§ **Task**: Needed from the entries below: every line that holds the word "capsule".

______________________________

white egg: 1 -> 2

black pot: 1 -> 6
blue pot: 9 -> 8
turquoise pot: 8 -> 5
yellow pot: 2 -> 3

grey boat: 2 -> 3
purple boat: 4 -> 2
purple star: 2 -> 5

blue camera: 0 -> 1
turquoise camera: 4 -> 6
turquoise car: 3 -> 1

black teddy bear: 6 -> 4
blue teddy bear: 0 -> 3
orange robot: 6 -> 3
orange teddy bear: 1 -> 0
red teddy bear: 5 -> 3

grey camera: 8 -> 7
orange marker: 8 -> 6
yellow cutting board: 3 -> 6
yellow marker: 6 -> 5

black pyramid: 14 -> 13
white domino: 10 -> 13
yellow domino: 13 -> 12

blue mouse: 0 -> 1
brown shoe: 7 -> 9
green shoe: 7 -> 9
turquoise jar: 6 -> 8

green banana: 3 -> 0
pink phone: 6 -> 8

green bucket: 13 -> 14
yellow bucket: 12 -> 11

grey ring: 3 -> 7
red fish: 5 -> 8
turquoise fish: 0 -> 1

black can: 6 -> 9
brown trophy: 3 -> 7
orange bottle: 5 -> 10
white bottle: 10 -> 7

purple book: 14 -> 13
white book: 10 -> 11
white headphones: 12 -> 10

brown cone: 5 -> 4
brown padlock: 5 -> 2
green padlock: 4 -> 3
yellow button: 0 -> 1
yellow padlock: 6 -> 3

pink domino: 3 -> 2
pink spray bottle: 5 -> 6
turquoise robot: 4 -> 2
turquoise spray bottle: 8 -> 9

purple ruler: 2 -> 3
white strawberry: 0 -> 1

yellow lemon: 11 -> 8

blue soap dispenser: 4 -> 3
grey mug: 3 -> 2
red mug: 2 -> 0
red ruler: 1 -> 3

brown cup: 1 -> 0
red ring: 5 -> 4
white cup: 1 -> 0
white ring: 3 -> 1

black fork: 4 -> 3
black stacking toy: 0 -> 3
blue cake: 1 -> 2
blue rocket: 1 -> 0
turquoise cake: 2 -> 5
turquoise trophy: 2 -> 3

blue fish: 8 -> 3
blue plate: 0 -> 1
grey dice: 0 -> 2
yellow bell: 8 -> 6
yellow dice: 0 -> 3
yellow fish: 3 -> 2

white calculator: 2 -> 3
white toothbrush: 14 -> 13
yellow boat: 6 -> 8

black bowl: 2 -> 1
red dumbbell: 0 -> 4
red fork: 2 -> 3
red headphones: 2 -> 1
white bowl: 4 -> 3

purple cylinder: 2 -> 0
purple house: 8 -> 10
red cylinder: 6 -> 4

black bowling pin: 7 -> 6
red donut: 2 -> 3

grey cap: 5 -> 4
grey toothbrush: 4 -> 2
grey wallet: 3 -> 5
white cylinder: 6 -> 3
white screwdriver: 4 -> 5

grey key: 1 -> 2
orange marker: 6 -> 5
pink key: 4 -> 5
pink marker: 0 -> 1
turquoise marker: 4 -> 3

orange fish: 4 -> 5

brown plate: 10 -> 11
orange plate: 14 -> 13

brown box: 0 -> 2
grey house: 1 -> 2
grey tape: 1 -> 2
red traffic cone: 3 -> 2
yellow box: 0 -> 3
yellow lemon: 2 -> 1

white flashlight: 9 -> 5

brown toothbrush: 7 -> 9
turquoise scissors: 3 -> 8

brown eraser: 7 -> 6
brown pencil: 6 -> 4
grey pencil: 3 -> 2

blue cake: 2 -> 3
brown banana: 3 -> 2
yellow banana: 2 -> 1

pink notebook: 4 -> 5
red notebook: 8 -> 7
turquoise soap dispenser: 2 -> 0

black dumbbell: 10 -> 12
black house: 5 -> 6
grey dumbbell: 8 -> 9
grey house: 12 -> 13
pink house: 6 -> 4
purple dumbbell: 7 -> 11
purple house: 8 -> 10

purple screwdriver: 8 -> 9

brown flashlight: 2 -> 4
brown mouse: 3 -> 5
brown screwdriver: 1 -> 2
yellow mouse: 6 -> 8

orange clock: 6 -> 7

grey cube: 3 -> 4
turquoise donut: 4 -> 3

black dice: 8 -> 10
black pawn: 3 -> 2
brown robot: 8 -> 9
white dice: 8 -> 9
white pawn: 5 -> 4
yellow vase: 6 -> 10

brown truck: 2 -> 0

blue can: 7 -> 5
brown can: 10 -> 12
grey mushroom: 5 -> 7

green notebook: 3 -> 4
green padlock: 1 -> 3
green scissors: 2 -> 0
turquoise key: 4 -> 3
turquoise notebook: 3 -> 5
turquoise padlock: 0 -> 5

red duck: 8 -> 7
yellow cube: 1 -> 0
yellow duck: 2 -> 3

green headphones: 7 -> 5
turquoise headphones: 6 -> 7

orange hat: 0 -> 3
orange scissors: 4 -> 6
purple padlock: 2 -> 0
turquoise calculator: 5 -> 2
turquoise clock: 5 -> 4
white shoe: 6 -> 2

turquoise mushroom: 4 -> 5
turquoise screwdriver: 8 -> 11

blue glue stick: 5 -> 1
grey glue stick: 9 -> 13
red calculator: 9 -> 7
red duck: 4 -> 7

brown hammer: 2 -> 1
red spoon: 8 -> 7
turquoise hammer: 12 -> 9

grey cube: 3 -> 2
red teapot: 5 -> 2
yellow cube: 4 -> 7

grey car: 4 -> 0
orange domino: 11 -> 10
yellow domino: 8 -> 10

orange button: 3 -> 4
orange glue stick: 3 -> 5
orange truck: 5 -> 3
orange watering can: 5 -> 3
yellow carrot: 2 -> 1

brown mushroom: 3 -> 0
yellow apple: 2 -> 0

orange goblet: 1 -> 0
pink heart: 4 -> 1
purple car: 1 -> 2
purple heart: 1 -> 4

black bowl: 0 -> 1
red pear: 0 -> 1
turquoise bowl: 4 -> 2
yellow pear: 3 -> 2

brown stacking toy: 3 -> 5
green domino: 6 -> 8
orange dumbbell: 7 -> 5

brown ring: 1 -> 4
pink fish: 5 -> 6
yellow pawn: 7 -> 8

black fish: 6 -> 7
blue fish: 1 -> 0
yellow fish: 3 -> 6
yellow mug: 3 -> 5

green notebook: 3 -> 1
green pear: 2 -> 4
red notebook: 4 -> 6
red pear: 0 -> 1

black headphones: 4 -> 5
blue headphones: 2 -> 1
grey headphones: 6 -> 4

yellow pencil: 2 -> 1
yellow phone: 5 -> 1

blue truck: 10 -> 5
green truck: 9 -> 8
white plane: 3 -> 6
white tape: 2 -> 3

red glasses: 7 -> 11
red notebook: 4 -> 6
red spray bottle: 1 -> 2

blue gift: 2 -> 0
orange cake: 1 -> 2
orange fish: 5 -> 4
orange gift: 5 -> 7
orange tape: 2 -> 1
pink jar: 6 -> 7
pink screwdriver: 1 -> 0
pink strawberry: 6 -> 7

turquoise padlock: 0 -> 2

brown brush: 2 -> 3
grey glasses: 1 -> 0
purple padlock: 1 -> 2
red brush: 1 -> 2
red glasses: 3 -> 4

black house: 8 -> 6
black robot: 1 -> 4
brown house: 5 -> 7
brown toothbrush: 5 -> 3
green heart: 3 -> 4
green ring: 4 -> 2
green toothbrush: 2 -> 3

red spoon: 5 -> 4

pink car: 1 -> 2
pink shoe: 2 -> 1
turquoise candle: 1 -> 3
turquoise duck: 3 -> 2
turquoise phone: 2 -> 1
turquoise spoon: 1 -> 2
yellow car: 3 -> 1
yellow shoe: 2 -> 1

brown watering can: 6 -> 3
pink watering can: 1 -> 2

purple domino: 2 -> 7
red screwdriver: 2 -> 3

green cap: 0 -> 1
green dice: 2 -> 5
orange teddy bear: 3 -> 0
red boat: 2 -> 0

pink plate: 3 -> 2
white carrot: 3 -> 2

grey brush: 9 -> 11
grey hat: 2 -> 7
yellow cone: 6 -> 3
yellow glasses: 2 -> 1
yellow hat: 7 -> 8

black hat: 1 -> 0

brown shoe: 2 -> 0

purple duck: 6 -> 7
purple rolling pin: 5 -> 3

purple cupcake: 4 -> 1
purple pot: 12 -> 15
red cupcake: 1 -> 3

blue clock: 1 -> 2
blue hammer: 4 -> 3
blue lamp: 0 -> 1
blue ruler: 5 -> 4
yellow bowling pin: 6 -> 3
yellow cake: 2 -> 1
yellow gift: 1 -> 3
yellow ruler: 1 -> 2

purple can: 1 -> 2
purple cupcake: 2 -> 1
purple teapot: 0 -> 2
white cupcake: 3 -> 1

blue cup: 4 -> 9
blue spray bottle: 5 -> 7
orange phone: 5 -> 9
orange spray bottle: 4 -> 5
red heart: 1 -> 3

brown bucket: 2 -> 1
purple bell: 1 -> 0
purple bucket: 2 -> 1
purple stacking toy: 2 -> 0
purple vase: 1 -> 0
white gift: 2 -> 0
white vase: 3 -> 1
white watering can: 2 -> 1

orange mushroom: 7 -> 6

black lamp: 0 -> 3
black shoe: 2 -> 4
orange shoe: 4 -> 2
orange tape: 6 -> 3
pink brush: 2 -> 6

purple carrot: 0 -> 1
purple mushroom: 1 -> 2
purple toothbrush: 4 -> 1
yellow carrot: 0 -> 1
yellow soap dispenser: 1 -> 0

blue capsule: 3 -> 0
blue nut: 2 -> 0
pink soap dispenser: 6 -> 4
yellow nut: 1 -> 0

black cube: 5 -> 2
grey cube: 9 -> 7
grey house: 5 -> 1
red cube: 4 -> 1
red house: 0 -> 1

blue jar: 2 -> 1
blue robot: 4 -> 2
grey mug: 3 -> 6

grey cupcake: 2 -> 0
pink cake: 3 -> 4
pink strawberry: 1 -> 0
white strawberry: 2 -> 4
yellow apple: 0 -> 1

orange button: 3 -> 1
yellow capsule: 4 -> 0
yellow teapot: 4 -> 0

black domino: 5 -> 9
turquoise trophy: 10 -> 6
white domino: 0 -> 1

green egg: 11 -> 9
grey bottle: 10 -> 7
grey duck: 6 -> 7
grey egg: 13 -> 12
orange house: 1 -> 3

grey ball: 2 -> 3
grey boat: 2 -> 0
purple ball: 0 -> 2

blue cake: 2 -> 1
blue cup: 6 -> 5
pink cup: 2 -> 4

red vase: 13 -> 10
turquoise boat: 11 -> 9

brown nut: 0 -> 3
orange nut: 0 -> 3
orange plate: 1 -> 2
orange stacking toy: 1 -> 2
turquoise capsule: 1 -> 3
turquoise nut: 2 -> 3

______________________________

§ **Exercise response**:
blue capsule: 3 -> 0
yellow capsule: 4 -> 0
turquoise capsule: 1 -> 3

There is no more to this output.